Could you output the entries that follow exactly, omitting any pictures they contain?

(Beginning of Data to process)

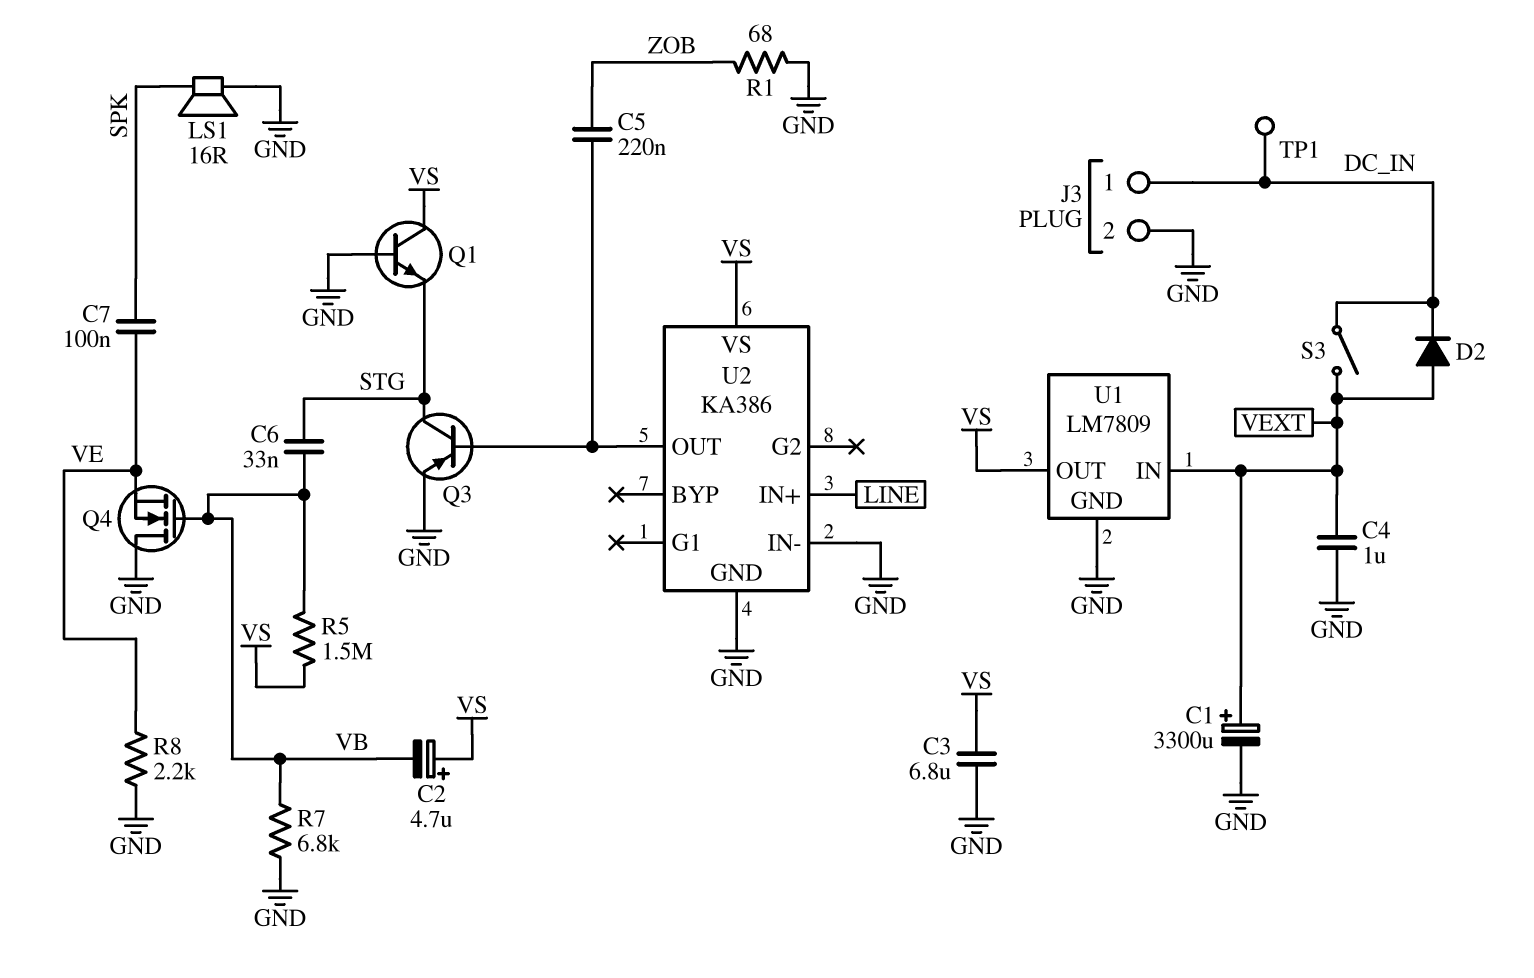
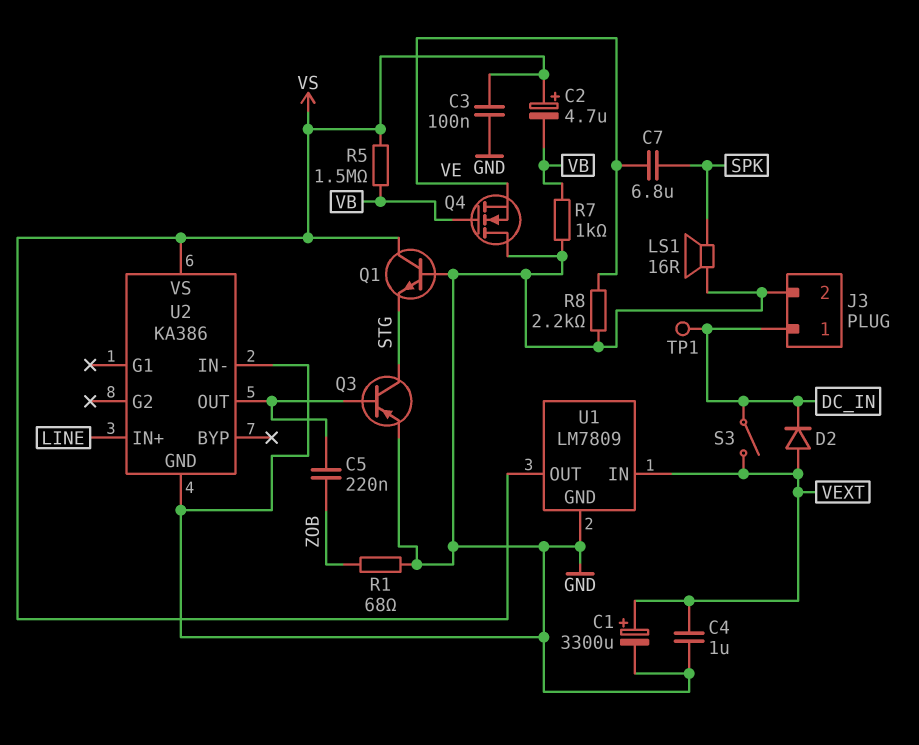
C3: 6.8uF (GND, VS) -> 100nF (GND, VS)
C6: 33nF (STG, VB) -> none
C7: 100nF (SPK, VE) -> 6.8uF (SPK, VE)
R7: 6.8k (GND, VB) -> 1k (GND, VB)

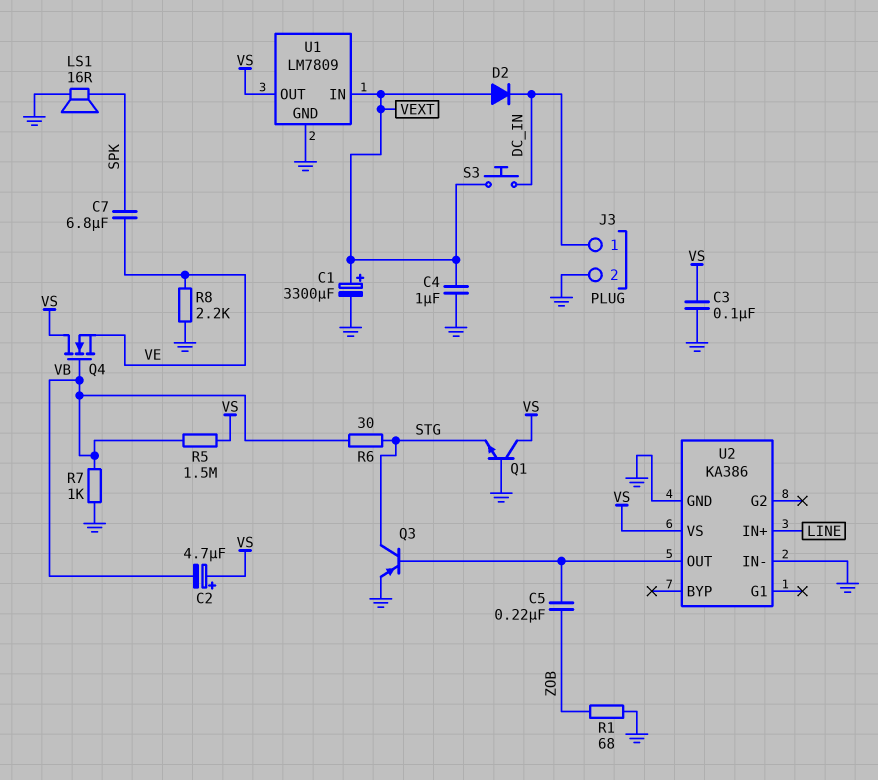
Q4: NMOS (G VB, D GND, S VE) -> NMOS (G VB, D VS, S VE)
R6: none -> 30 (STG, VB)
S3: switch (DC_IN, VEXT) -> button (DC_IN, VEXT)
TP1: test point (DC_IN) -> none

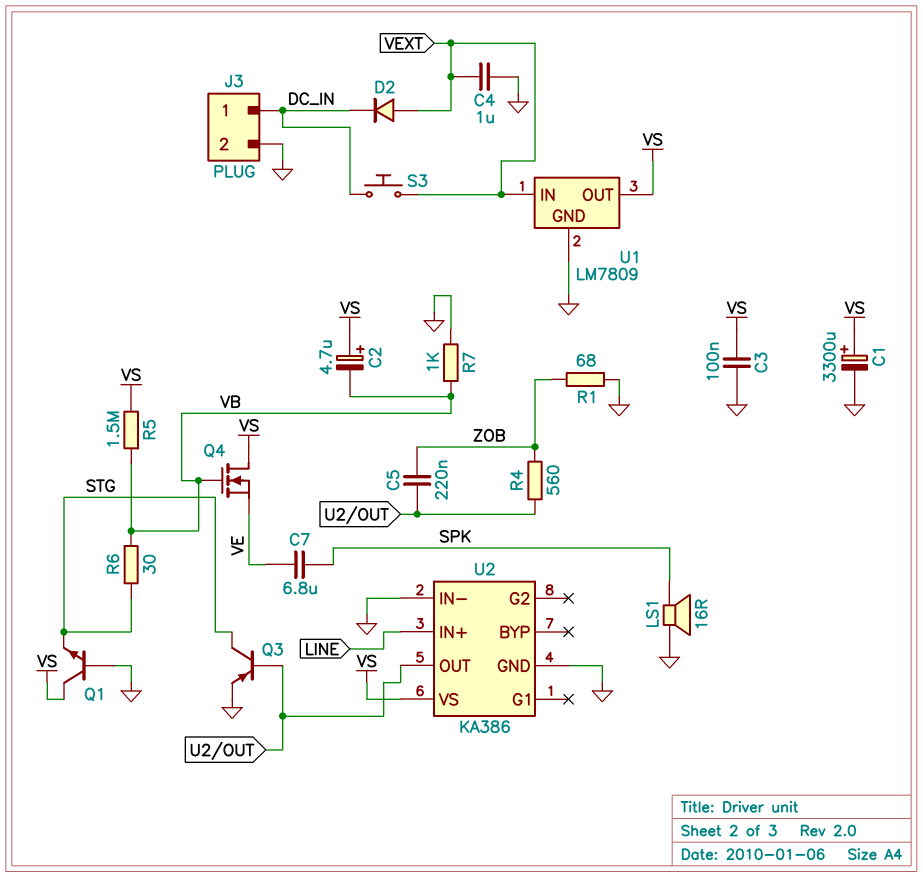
C1: 3300uF (plus VEXT, minus GND) -> 3300uF (plus VS, minus GND)
R4: none -> 560 (U2/OUT, ZOB)
R8: 2.2k (GND, VE) -> none

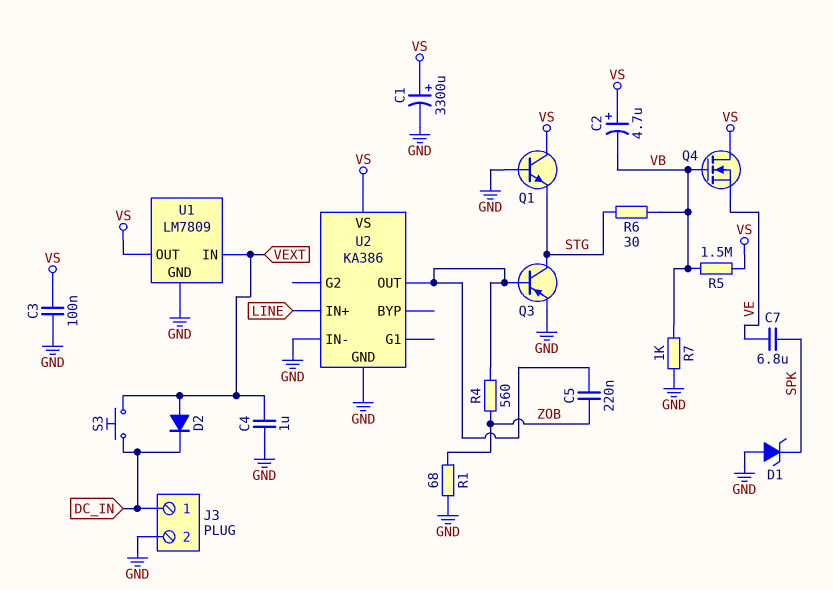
D1: none -> zener (A GND, K SPK)
LS1: speaker 16R (GND, SPK) -> none

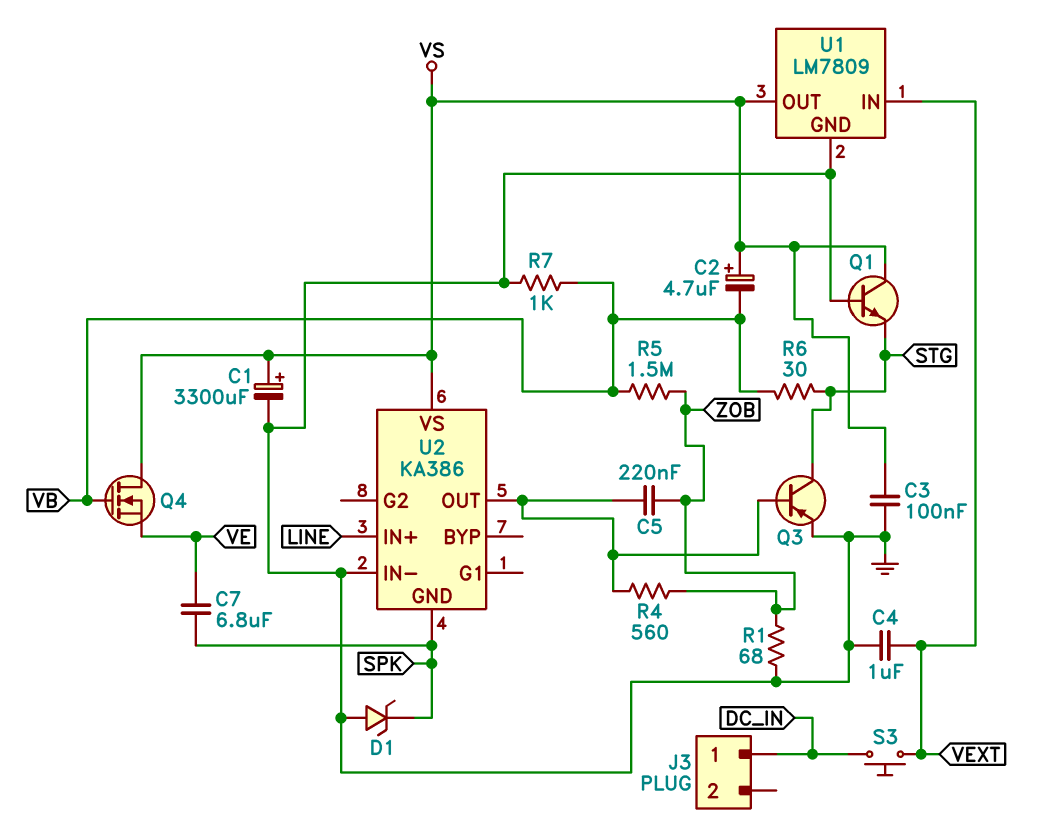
D2: diode (A VEXT, K DC_IN) -> none
J3 pin 2: GND -> none
R5: 1.5M (VB, VS) -> 1.5M (VB, ZOB)
U2 pin GND: GND -> SPK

(End of Data to process)

Task result:
C3: 6.8uF (GND, VS) -> 100nF (GND, VS)
C6: 33nF (STG, VB) -> none
C7: 100nF (SPK, VE) -> 6.8uF (SPK, VE)
R7: 6.8k (GND, VB) -> 1k (GND, VB)

Q4: NMOS (G VB, D GND, S VE) -> NMOS (G VB, D VS, S VE)
R6: none -> 30 (STG, VB)
S3: switch (DC_IN, VEXT) -> button (DC_IN, VEXT)
TP1: test point (DC_IN) -> none

C1: 3300uF (plus VEXT, minus GND) -> 3300uF (plus VS, minus GND)
R4: none -> 560 (U2/OUT, ZOB)
R8: 2.2k (GND, VE) -> none

D1: none -> zener (A GND, K SPK)
LS1: speaker 16R (GND, SPK) -> none

D2: diode (A VEXT, K DC_IN) -> none
J3 pin 2: GND -> none
R5: 1.5M (VB, VS) -> 1.5M (VB, ZOB)
U2 pin GND: GND -> SPK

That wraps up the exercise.